(WORK TO COMPLETE): Below this sentence is a listing; return exactly its lines from the one with "brown hammer: [139,301,204,358]" to the one with "orange hammer: [193,232,248,290]", both kept, and nothing more.

(DATA UNDER STUDY):
=== Begin Enclosure ===
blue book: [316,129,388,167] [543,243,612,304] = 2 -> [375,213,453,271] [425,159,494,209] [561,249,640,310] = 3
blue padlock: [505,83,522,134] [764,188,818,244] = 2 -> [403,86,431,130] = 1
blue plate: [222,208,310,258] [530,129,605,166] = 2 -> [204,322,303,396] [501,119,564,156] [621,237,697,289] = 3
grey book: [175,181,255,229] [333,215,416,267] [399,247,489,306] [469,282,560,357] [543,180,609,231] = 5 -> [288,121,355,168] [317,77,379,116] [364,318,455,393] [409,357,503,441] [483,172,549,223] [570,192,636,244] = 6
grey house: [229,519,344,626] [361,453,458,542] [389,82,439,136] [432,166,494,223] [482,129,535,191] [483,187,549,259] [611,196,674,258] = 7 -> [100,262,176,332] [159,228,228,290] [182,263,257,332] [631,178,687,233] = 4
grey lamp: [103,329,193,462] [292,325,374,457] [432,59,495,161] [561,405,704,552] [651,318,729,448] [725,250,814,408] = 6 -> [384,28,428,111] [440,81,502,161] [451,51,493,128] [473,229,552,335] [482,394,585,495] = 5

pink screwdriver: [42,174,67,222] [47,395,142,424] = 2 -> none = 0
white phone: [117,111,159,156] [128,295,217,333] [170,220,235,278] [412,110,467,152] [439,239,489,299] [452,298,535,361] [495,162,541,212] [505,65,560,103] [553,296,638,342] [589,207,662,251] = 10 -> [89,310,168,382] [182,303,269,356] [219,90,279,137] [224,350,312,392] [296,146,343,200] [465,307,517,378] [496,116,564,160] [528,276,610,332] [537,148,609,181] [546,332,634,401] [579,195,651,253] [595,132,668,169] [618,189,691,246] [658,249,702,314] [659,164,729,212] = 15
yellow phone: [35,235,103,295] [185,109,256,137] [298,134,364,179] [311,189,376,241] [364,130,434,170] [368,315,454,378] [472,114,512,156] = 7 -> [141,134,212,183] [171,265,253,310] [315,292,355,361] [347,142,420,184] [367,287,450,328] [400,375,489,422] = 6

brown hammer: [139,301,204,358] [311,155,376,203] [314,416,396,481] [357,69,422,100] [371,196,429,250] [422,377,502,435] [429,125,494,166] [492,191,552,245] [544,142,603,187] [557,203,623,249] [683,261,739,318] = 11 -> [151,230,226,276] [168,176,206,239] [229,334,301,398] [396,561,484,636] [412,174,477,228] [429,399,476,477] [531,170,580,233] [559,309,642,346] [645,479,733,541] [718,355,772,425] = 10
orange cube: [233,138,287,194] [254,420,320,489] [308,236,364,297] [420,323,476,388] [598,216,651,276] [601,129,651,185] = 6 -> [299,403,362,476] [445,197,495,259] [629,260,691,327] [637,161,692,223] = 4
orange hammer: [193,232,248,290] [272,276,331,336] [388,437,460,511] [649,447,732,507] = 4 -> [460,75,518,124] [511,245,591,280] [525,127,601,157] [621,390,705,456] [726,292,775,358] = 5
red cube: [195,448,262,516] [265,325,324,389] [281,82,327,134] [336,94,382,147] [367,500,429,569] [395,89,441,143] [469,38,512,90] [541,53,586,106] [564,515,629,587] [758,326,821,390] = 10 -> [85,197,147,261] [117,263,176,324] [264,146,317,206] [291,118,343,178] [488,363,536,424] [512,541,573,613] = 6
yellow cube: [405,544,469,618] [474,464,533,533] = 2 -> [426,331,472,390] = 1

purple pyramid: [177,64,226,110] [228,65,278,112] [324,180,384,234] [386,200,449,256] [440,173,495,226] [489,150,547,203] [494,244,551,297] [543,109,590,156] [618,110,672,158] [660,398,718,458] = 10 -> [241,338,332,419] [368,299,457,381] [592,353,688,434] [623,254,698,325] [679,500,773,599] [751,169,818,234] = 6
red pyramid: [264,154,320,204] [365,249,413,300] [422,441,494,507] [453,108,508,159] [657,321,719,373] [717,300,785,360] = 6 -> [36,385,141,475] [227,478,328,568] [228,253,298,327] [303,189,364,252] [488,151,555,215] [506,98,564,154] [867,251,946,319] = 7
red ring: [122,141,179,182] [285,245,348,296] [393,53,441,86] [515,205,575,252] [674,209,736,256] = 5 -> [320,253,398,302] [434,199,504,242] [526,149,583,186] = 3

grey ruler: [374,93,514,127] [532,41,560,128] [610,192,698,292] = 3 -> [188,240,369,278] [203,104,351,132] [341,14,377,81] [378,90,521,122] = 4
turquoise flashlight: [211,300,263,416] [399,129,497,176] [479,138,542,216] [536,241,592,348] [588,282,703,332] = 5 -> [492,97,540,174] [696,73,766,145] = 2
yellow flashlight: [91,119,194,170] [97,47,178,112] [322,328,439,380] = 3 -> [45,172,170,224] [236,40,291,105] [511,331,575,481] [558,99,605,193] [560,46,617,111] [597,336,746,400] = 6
=== End Enclosure ===
(RESULT):
brown hammer: [139,301,204,358] [311,155,376,203] [314,416,396,481] [357,69,422,100] [371,196,429,250] [422,377,502,435] [429,125,494,166] [492,191,552,245] [544,142,603,187] [557,203,623,249] [683,261,739,318] = 11 -> [151,230,226,276] [168,176,206,239] [229,334,301,398] [396,561,484,636] [412,174,477,228] [429,399,476,477] [531,170,580,233] [559,309,642,346] [645,479,733,541] [718,355,772,425] = 10
orange cube: [233,138,287,194] [254,420,320,489] [308,236,364,297] [420,323,476,388] [598,216,651,276] [601,129,651,185] = 6 -> [299,403,362,476] [445,197,495,259] [629,260,691,327] [637,161,692,223] = 4
orange hammer: [193,232,248,290] [272,276,331,336] [388,437,460,511] [649,447,732,507] = 4 -> [460,75,518,124] [511,245,591,280] [525,127,601,157] [621,390,705,456] [726,292,775,358] = 5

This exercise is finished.